→ **Records for the task**
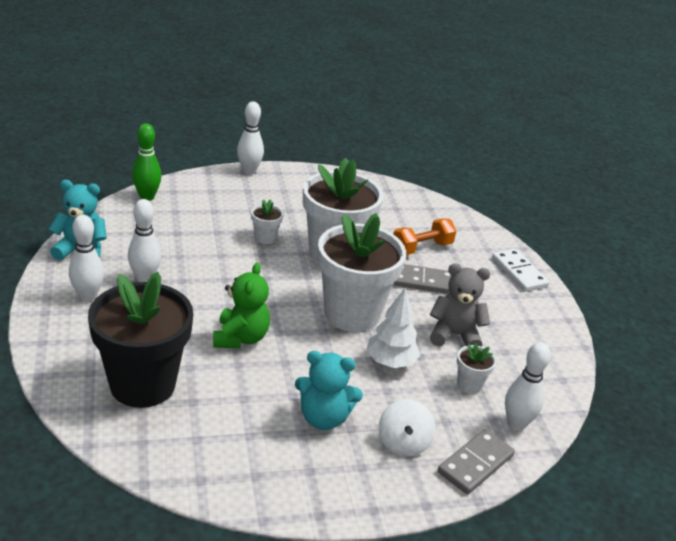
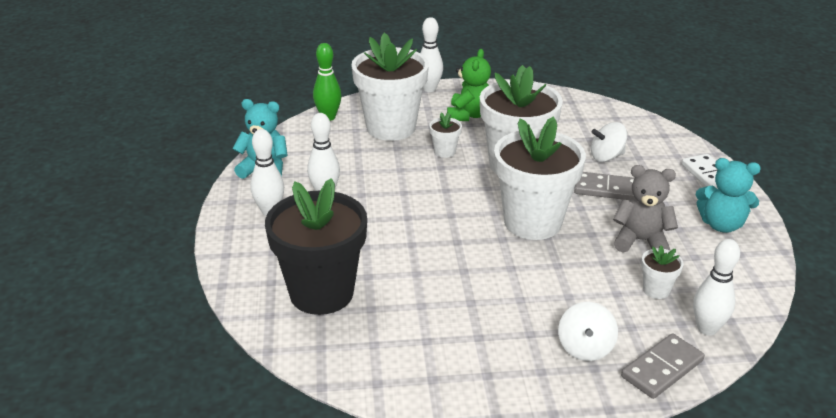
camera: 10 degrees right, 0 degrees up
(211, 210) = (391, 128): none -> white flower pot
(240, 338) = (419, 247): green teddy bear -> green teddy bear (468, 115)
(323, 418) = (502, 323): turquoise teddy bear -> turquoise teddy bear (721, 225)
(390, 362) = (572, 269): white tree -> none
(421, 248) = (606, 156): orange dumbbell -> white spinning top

---

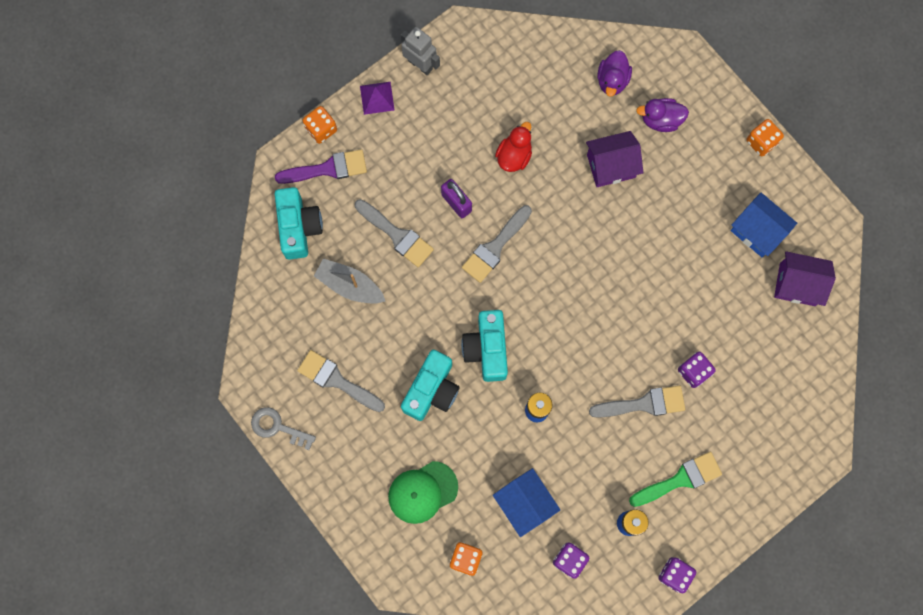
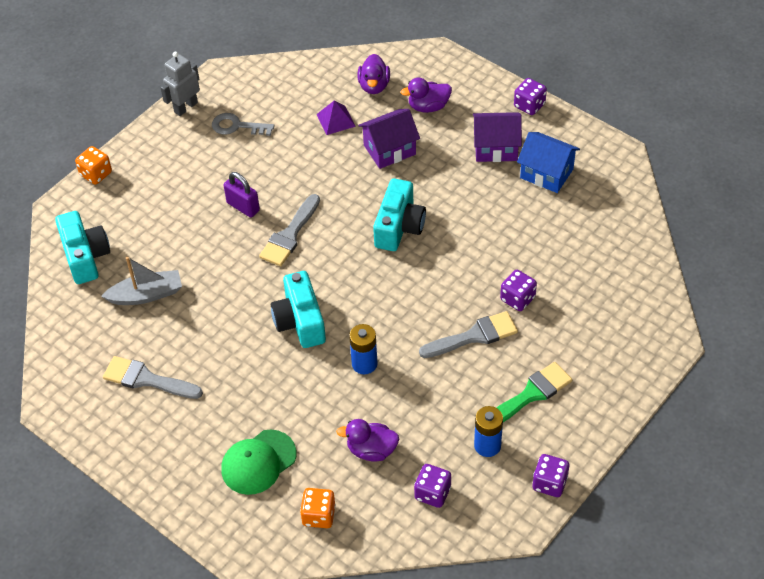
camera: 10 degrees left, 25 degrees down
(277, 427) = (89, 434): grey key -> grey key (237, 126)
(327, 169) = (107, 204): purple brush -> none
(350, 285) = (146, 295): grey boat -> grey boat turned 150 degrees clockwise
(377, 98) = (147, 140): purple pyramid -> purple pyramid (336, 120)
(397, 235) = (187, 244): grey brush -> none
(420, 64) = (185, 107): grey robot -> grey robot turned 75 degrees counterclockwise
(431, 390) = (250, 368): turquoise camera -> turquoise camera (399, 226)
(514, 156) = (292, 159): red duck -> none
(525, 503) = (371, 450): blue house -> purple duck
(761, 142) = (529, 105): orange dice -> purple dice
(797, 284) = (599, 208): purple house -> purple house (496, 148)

--

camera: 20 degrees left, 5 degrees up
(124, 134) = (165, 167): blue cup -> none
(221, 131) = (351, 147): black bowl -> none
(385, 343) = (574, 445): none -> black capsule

→ **About this exercise**
Count the lines of the listing that contain the word "blue", and give only the number.

→ **Your solution**
2